* _RECORDS TO USE_
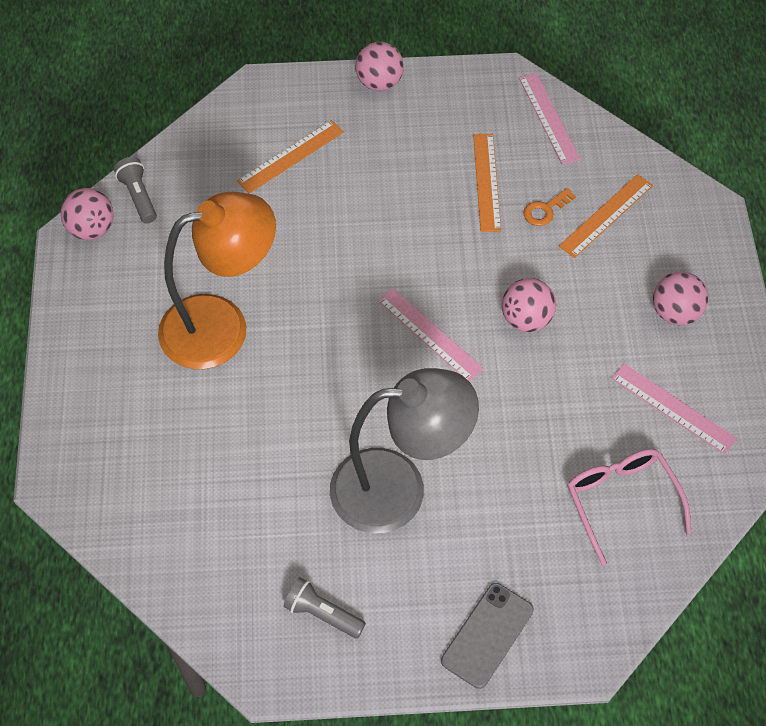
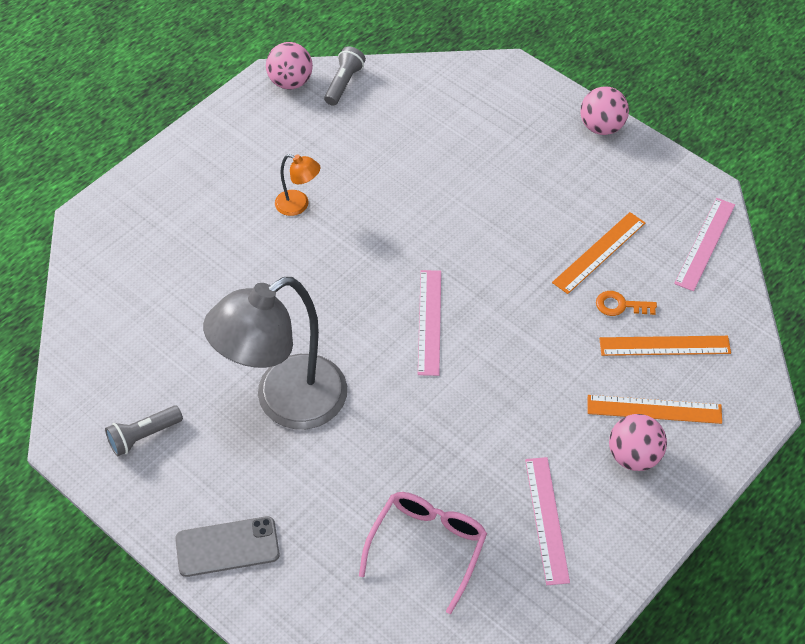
camera: 45 degrees right, 5 degrees down
orange lamp [158,192,276,369] -> orange lamp [275,154,320,216], size x0.42
orange ruler [237,120,344,193] -> orange ruler moved to [587,395,722,424]
grey flashlight [283,577,366,639] -> grey flashlight turned 105 degrees counterclockwise [105,406,183,456]
grey lamp [330,368,479,533] -> grey lamp turned 105 degrees clockwise [203,277,347,429]
pink ball [502,278,556,332] -> none

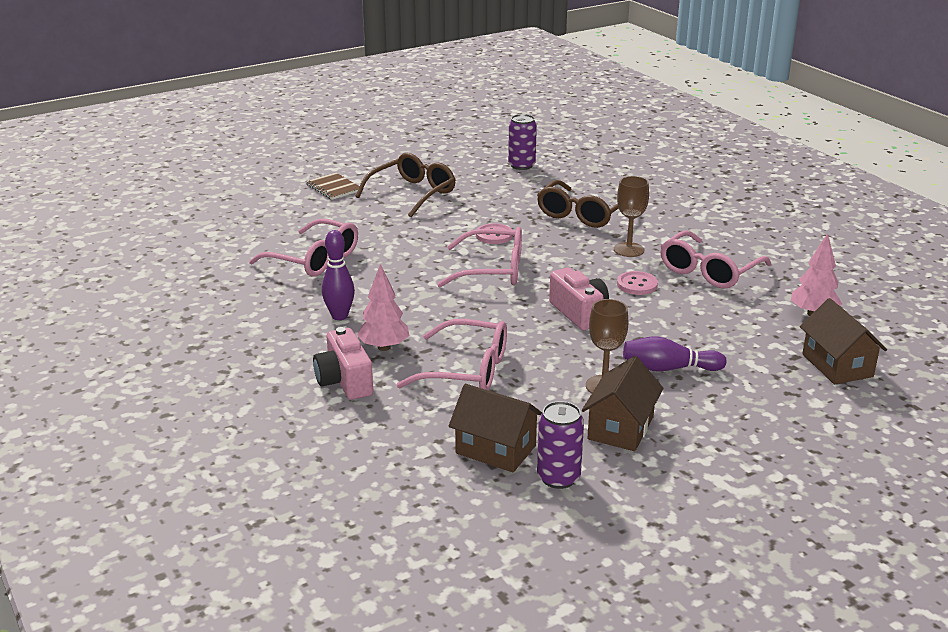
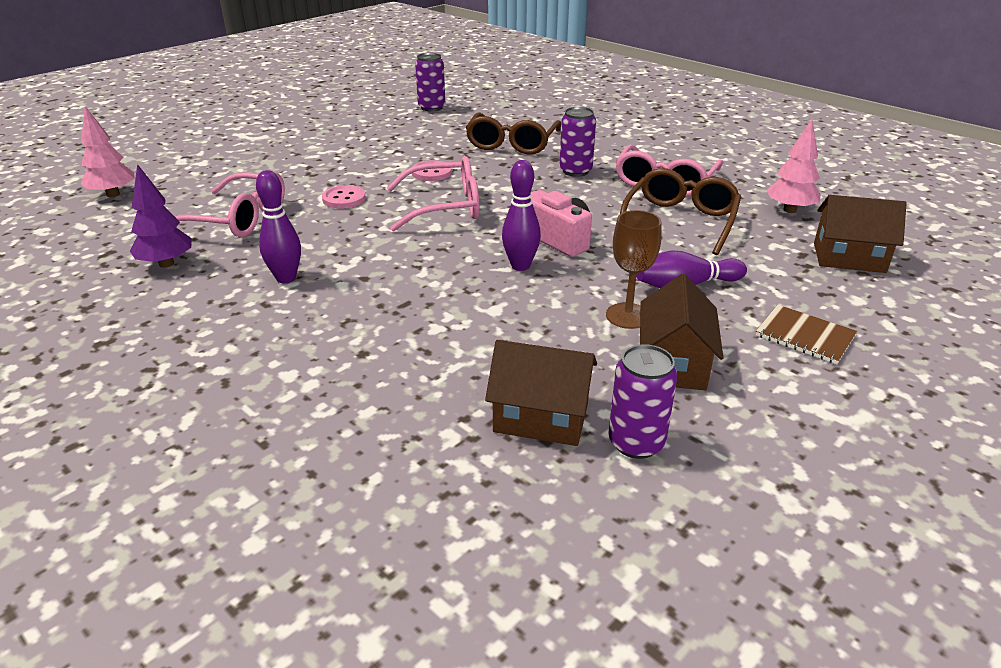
camera: 15 degrees left, 5 degrees up
brown notebook [306,173,359,200] -> brown notebook moved to [756,305,857,364]
pink camera [313,327,373,400] -> none
brown glasses [355,153,456,217] -> brown glasses moved to [620,168,741,255]
pink tree [357,264,409,351] -> pink tree moved to [80,106,135,197]
pink glasses [396,319,507,391] -> none
brown goblet [614,176,649,257] -> purple can [559,107,596,177]
pink button [617,271,658,295] -> pink button moved to [322,185,366,209]
brown house [800,298,887,384] -> brown house turned 45 degrees counterclockwise [814,195,907,273]
none -> purple tree [130,164,192,268]
none -> purple bowling pin [502,160,541,271]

* _WHAT THE TASK REQUIRES_
Pictures are to be left out; the records above must be repeated word for word.

* _RESULT BELOW_
camera: 45 degrees right, 5 degrees down
orange lamp [158,192,276,369] -> orange lamp [275,154,320,216], size x0.42
orange ruler [237,120,344,193] -> orange ruler moved to [587,395,722,424]
grey flashlight [283,577,366,639] -> grey flashlight turned 105 degrees counterclockwise [105,406,183,456]
grey lamp [330,368,479,533] -> grey lamp turned 105 degrees clockwise [203,277,347,429]
pink ball [502,278,556,332] -> none

camera: 15 degrees left, 5 degrees up
brown notebook [306,173,359,200] -> brown notebook moved to [756,305,857,364]
pink camera [313,327,373,400] -> none
brown glasses [355,153,456,217] -> brown glasses moved to [620,168,741,255]
pink tree [357,264,409,351] -> pink tree moved to [80,106,135,197]
pink glasses [396,319,507,391] -> none
brown goblet [614,176,649,257] -> purple can [559,107,596,177]
pink button [617,271,658,295] -> pink button moved to [322,185,366,209]
brown house [800,298,887,384] -> brown house turned 45 degrees counterclockwise [814,195,907,273]
none -> purple tree [130,164,192,268]
none -> purple bowling pin [502,160,541,271]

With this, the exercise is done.